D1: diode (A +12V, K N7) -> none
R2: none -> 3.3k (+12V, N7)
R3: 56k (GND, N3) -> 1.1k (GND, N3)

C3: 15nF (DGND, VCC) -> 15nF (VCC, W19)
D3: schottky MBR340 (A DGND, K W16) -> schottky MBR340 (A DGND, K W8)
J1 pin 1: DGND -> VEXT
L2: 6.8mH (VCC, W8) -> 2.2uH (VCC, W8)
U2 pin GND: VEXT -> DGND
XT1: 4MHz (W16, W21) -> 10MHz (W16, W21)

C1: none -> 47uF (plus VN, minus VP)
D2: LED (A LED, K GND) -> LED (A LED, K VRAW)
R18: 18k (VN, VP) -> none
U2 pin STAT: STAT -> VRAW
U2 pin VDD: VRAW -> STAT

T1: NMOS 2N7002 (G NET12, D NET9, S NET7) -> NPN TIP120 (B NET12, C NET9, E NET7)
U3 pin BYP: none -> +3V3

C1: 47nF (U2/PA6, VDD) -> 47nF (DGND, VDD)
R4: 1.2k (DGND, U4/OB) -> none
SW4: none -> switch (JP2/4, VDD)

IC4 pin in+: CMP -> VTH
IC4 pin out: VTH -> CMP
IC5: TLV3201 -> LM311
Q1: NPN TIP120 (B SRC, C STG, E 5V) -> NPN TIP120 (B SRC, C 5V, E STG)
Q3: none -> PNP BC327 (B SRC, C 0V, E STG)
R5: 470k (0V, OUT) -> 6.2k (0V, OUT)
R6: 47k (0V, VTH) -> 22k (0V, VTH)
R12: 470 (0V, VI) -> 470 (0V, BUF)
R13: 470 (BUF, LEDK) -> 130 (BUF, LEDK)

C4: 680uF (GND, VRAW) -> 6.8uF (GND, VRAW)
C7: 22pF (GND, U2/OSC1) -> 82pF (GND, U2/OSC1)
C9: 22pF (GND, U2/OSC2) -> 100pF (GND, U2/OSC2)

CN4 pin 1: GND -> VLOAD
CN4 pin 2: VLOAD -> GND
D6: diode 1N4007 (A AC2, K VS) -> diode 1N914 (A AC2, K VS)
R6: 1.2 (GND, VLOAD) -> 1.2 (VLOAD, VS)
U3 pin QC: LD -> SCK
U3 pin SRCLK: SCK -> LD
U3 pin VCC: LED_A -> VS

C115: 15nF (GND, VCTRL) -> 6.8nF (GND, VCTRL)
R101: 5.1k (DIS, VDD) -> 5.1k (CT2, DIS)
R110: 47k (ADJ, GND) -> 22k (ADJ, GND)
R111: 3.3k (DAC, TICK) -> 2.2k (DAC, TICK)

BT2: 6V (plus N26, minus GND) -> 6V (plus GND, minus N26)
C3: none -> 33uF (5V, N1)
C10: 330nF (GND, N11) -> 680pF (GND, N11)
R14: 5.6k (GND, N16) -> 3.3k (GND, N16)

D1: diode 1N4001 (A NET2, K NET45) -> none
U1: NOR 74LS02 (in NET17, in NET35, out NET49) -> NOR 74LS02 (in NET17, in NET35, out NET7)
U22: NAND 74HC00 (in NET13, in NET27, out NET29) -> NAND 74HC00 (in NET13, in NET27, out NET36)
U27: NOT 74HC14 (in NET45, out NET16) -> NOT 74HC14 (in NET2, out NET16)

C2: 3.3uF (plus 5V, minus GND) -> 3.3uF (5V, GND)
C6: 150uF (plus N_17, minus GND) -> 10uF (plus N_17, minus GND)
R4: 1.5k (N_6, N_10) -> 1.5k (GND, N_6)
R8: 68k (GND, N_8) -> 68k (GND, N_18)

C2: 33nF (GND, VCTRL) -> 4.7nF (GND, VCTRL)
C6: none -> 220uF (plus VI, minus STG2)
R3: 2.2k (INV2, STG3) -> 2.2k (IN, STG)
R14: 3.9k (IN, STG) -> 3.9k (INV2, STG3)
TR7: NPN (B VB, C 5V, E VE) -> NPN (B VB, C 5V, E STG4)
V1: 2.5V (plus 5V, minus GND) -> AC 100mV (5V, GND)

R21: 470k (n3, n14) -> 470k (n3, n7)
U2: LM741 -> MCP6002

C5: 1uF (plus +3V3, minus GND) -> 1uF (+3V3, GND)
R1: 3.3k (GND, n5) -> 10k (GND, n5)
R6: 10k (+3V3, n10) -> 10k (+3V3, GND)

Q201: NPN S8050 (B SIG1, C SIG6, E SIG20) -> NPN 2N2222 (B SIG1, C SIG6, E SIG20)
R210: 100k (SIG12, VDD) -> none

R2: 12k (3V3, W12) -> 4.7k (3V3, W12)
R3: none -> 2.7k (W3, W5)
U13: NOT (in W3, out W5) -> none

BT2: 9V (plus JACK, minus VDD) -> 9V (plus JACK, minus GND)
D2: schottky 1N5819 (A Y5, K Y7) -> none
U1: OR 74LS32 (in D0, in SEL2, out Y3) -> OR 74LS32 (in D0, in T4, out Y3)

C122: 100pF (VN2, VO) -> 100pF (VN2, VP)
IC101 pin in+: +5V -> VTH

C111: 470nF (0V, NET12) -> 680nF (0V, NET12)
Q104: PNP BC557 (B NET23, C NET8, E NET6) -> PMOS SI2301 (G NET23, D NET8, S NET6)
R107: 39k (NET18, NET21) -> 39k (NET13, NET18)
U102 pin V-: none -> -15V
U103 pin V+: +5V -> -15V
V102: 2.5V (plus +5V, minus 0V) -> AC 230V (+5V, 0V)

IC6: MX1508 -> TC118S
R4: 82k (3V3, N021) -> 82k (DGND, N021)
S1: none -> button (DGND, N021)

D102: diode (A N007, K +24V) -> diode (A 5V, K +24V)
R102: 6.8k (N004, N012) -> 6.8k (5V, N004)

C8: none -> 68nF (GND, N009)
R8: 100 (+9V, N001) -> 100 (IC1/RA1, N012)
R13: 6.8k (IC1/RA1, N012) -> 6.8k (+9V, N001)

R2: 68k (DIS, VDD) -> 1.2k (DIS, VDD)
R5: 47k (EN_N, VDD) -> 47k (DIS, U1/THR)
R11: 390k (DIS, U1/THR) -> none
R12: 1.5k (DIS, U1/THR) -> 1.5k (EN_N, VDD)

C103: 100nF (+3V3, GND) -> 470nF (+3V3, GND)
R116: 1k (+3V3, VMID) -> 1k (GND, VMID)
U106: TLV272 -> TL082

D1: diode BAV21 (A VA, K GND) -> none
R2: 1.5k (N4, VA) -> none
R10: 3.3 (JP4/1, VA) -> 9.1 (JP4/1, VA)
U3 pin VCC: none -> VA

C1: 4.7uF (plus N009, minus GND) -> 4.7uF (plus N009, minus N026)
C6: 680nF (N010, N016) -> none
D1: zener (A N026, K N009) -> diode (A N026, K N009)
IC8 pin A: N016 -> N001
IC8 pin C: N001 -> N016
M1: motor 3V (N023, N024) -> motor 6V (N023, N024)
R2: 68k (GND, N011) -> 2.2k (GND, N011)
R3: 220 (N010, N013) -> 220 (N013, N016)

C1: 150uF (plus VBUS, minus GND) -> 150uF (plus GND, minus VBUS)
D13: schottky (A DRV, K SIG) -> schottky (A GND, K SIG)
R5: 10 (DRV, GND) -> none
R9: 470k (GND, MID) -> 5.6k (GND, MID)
•••
> [EXERCISE BRIEF]
From the entries above, restate word for word the lines from the line containing "C1: 47nF (U2/PA6, VDD) -> 47nF (DGND, VDD)" to the line containing "U2: LM741 -> MCP6002", both ends included, and nothing more.

> [REPLY]
C1: 47nF (U2/PA6, VDD) -> 47nF (DGND, VDD)
R4: 1.2k (DGND, U4/OB) -> none
SW4: none -> switch (JP2/4, VDD)

IC4 pin in+: CMP -> VTH
IC4 pin out: VTH -> CMP
IC5: TLV3201 -> LM311
Q1: NPN TIP120 (B SRC, C STG, E 5V) -> NPN TIP120 (B SRC, C 5V, E STG)
Q3: none -> PNP BC327 (B SRC, C 0V, E STG)
R5: 470k (0V, OUT) -> 6.2k (0V, OUT)
R6: 47k (0V, VTH) -> 22k (0V, VTH)
R12: 470 (0V, VI) -> 470 (0V, BUF)
R13: 470 (BUF, LEDK) -> 130 (BUF, LEDK)

C4: 680uF (GND, VRAW) -> 6.8uF (GND, VRAW)
C7: 22pF (GND, U2/OSC1) -> 82pF (GND, U2/OSC1)
C9: 22pF (GND, U2/OSC2) -> 100pF (GND, U2/OSC2)

CN4 pin 1: GND -> VLOAD
CN4 pin 2: VLOAD -> GND
D6: diode 1N4007 (A AC2, K VS) -> diode 1N914 (A AC2, K VS)
R6: 1.2 (GND, VLOAD) -> 1.2 (VLOAD, VS)
U3 pin QC: LD -> SCK
U3 pin SRCLK: SCK -> LD
U3 pin VCC: LED_A -> VS

C115: 15nF (GND, VCTRL) -> 6.8nF (GND, VCTRL)
R101: 5.1k (DIS, VDD) -> 5.1k (CT2, DIS)
R110: 47k (ADJ, GND) -> 22k (ADJ, GND)
R111: 3.3k (DAC, TICK) -> 2.2k (DAC, TICK)

BT2: 6V (plus N26, minus GND) -> 6V (plus GND, minus N26)
C3: none -> 33uF (5V, N1)
C10: 330nF (GND, N11) -> 680pF (GND, N11)
R14: 5.6k (GND, N16) -> 3.3k (GND, N16)

D1: diode 1N4001 (A NET2, K NET45) -> none
U1: NOR 74LS02 (in NET17, in NET35, out NET49) -> NOR 74LS02 (in NET17, in NET35, out NET7)
U22: NAND 74HC00 (in NET13, in NET27, out NET29) -> NAND 74HC00 (in NET13, in NET27, out NET36)
U27: NOT 74HC14 (in NET45, out NET16) -> NOT 74HC14 (in NET2, out NET16)

C2: 3.3uF (plus 5V, minus GND) -> 3.3uF (5V, GND)
C6: 150uF (plus N_17, minus GND) -> 10uF (plus N_17, minus GND)
R4: 1.5k (N_6, N_10) -> 1.5k (GND, N_6)
R8: 68k (GND, N_8) -> 68k (GND, N_18)

C2: 33nF (GND, VCTRL) -> 4.7nF (GND, VCTRL)
C6: none -> 220uF (plus VI, minus STG2)
R3: 2.2k (INV2, STG3) -> 2.2k (IN, STG)
R14: 3.9k (IN, STG) -> 3.9k (INV2, STG3)
TR7: NPN (B VB, C 5V, E VE) -> NPN (B VB, C 5V, E STG4)
V1: 2.5V (plus 5V, minus GND) -> AC 100mV (5V, GND)

R21: 470k (n3, n14) -> 470k (n3, n7)
U2: LM741 -> MCP6002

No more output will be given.